▸ **YOUR GOAL**
Repeat the data that follows verbatim. Images are not part of the copy.

▸ **Object state comparisons**
-*-
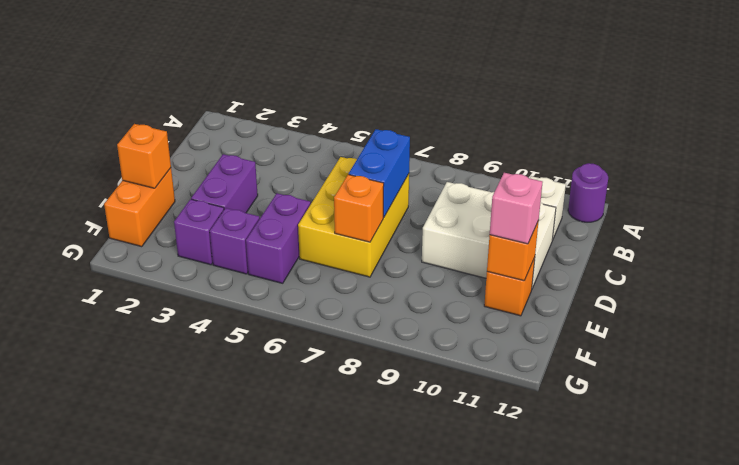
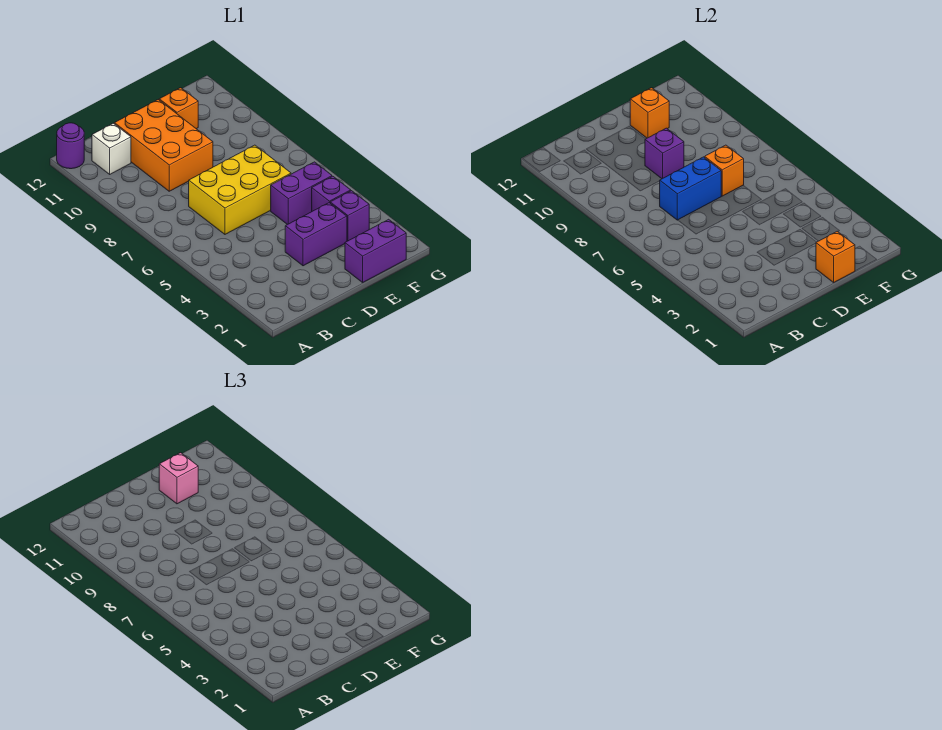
white brick C9:D11 level 1 -> orange brick C9:D11 level 1
none -> purple brick D9 level 2
orange brick E1:F1 level 1 -> purple brick E1:F1 level 1

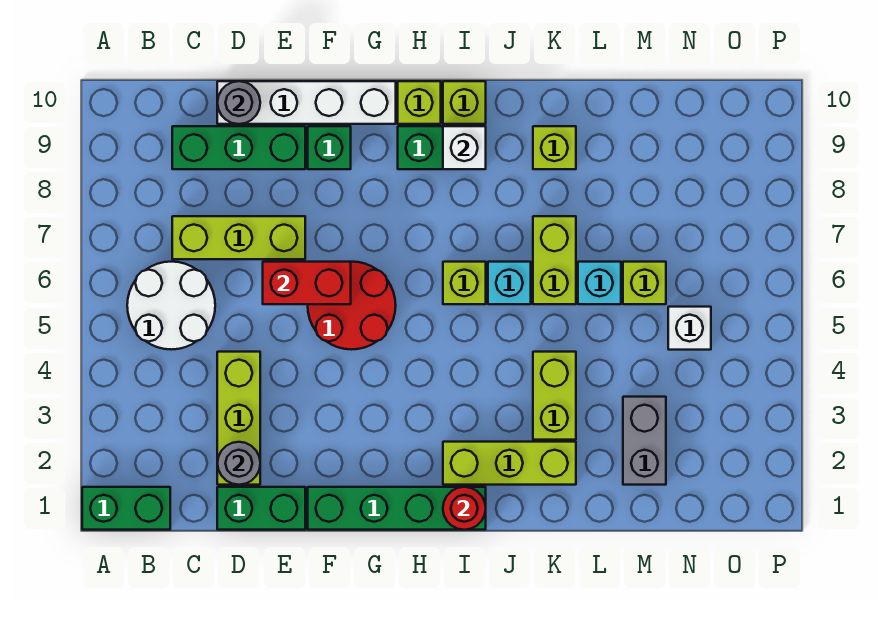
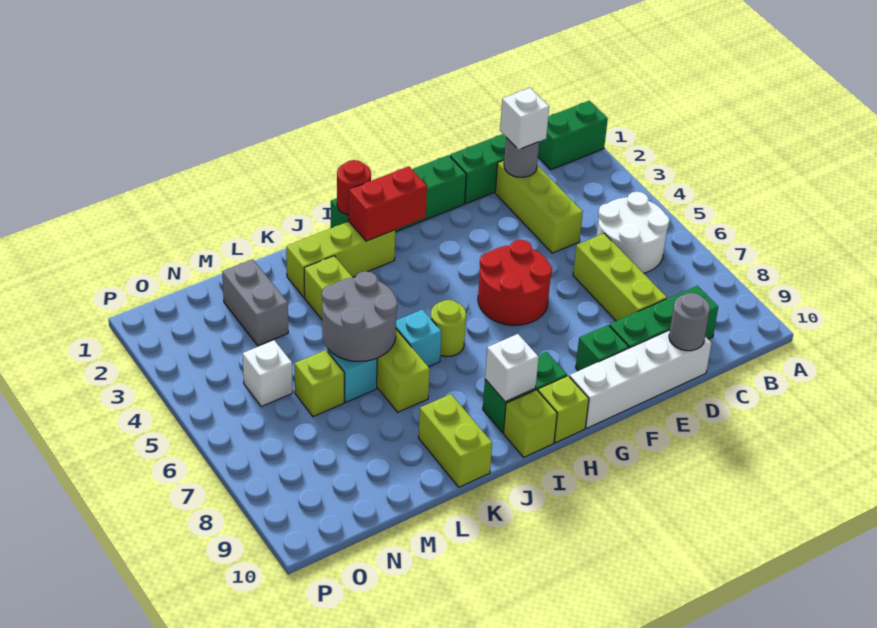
lime brick C7:E7 level 1 -> lime brick D6:D8 level 1
none -> white brick D2 level 3
red brick E6:F6 level 2 -> red brick H2:I2 level 2
lime brick I6 level 1 -> lime round brick I6 level 1
none -> grey round brick K5:L6 level 2
lime brick K9 level 1 -> lime brick K9:K10 level 1

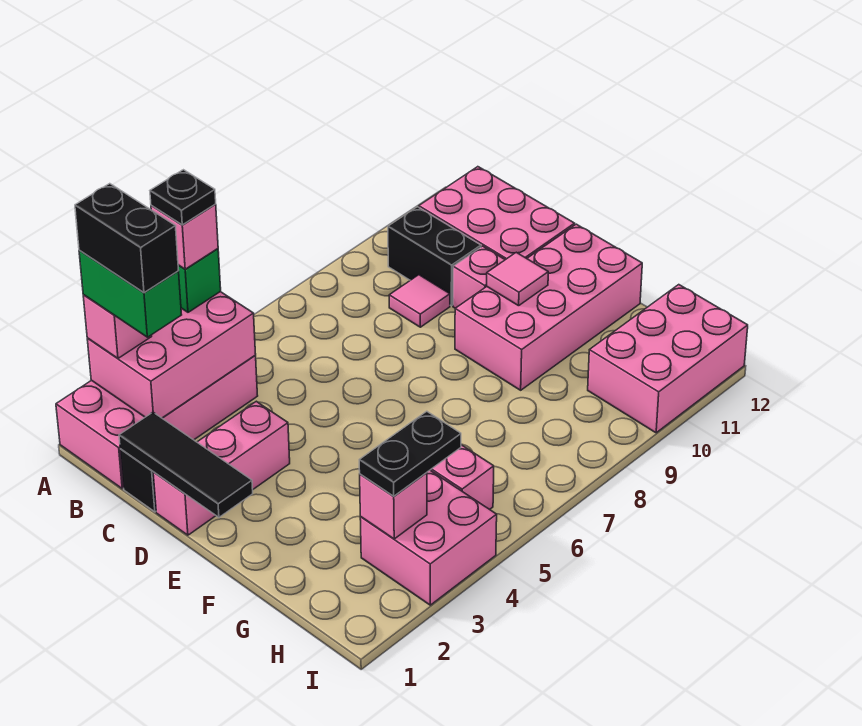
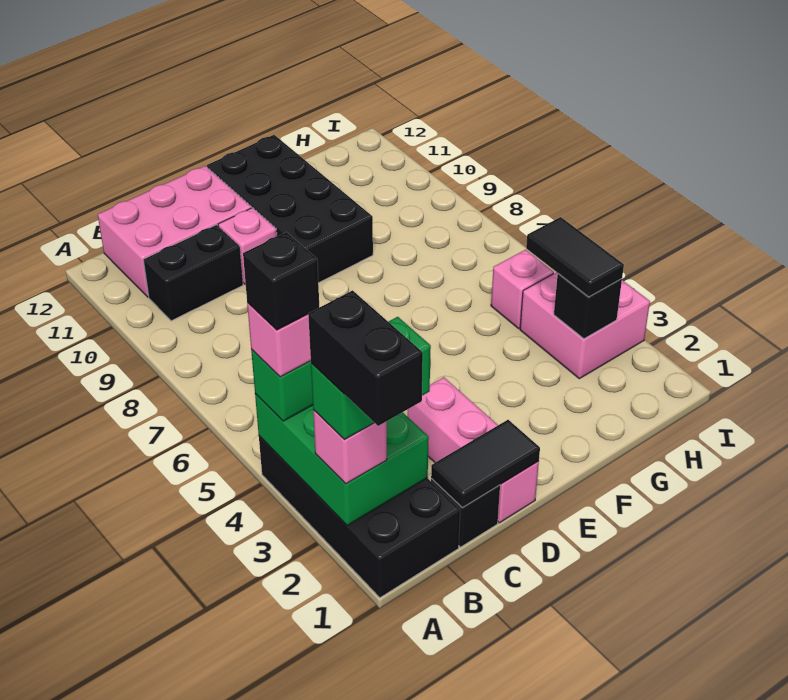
pink brick A1:B4 level 1 -> black brick A1:B4 level 1
pink brick A2:B4 level 2 -> green brick A2:B4 level 2
black brick A2:B2 level 5 -> black brick A1:A2 level 5
black plate A4 level 5 -> black brick A4 level 5
black tile C1:E1 level 2 -> black tile C1:D1 level 2
pink tile C9 level 1 -> none
pink brick E9:F12 level 1 -> black brick E9:F12 level 1
pink tile E10 level 2 -> none
pink brick H3 level 2 -> black brick H3 level 2
black plate H3:H4 level 3 -> black tile H3:H4 level 3
pink brick H10:I12 level 1 -> none

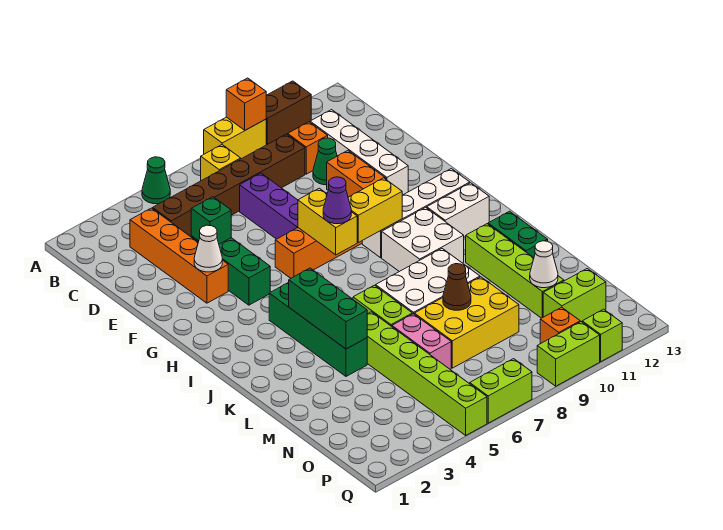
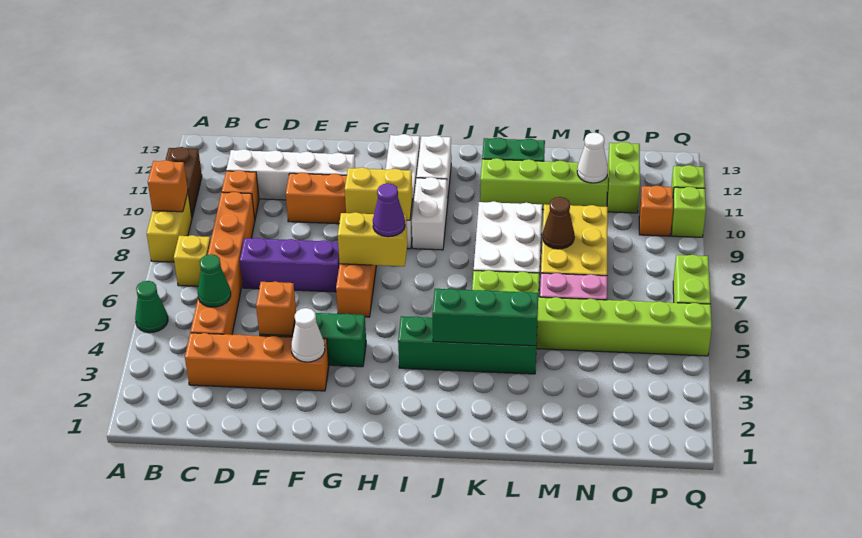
brown brick C4:C9 level 1 -> orange brick C4:C9 level 1
green cone D10 level 1 -> green cone C5 level 2
green brick E4 level 2 -> orange brick E4 level 2
yellow brick H8:H9 level 2 -> yellow brick G9:H9 level 2
white brick I9:J10 level 1 -> white brick I9:I10 level 1
lime brick Q9:Q10 level 1 -> lime brick Q10 level 1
-*-
▸ **SOLUTION BELOW**
white brick C9:D11 level 1 -> orange brick C9:D11 level 1
none -> purple brick D9 level 2
orange brick E1:F1 level 1 -> purple brick E1:F1 level 1

lime brick C7:E7 level 1 -> lime brick D6:D8 level 1
none -> white brick D2 level 3
red brick E6:F6 level 2 -> red brick H2:I2 level 2
lime brick I6 level 1 -> lime round brick I6 level 1
none -> grey round brick K5:L6 level 2
lime brick K9 level 1 -> lime brick K9:K10 level 1

pink brick A1:B4 level 1 -> black brick A1:B4 level 1
pink brick A2:B4 level 2 -> green brick A2:B4 level 2
black brick A2:B2 level 5 -> black brick A1:A2 level 5
black plate A4 level 5 -> black brick A4 level 5
black tile C1:E1 level 2 -> black tile C1:D1 level 2
pink tile C9 level 1 -> none
pink brick E9:F12 level 1 -> black brick E9:F12 level 1
pink tile E10 level 2 -> none
pink brick H3 level 2 -> black brick H3 level 2
black plate H3:H4 level 3 -> black tile H3:H4 level 3
pink brick H10:I12 level 1 -> none

brown brick C4:C9 level 1 -> orange brick C4:C9 level 1
green cone D10 level 1 -> green cone C5 level 2
green brick E4 level 2 -> orange brick E4 level 2
yellow brick H8:H9 level 2 -> yellow brick G9:H9 level 2
white brick I9:J10 level 1 -> white brick I9:I10 level 1
lime brick Q9:Q10 level 1 -> lime brick Q10 level 1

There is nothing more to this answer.